Work item => Exactly the lines from the one holding "TP203: test point (-15V) -> none" through the final line of the data are wanted, copied as written.

Modification records:
--*--

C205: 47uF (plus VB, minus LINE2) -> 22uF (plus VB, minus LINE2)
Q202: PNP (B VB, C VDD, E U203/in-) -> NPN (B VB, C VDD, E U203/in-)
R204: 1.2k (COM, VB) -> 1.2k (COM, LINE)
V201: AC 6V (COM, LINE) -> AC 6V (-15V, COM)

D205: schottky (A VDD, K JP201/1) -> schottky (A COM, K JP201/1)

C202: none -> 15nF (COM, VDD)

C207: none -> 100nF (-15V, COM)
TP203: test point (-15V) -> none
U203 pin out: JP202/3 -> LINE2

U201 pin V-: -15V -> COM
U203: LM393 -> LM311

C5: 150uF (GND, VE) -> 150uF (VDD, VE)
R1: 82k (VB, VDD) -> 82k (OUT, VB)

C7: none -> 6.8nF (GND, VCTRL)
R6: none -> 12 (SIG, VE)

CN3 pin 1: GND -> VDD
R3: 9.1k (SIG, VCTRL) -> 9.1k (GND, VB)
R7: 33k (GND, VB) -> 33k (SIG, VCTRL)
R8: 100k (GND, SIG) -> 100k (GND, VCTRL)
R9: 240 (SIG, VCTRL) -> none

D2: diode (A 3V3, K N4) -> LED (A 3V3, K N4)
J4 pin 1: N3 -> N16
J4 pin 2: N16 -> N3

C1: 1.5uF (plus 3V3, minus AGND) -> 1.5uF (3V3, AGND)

--*--

Answer to this exercise =>
TP203: test point (-15V) -> none
U203 pin out: JP202/3 -> LINE2

U201 pin V-: -15V -> COM
U203: LM393 -> LM311

C5: 150uF (GND, VE) -> 150uF (VDD, VE)
R1: 82k (VB, VDD) -> 82k (OUT, VB)

C7: none -> 6.8nF (GND, VCTRL)
R6: none -> 12 (SIG, VE)

CN3 pin 1: GND -> VDD
R3: 9.1k (SIG, VCTRL) -> 9.1k (GND, VB)
R7: 33k (GND, VB) -> 33k (SIG, VCTRL)
R8: 100k (GND, SIG) -> 100k (GND, VCTRL)
R9: 240 (SIG, VCTRL) -> none

D2: diode (A 3V3, K N4) -> LED (A 3V3, K N4)
J4 pin 1: N3 -> N16
J4 pin 2: N16 -> N3

C1: 1.5uF (plus 3V3, minus AGND) -> 1.5uF (3V3, AGND)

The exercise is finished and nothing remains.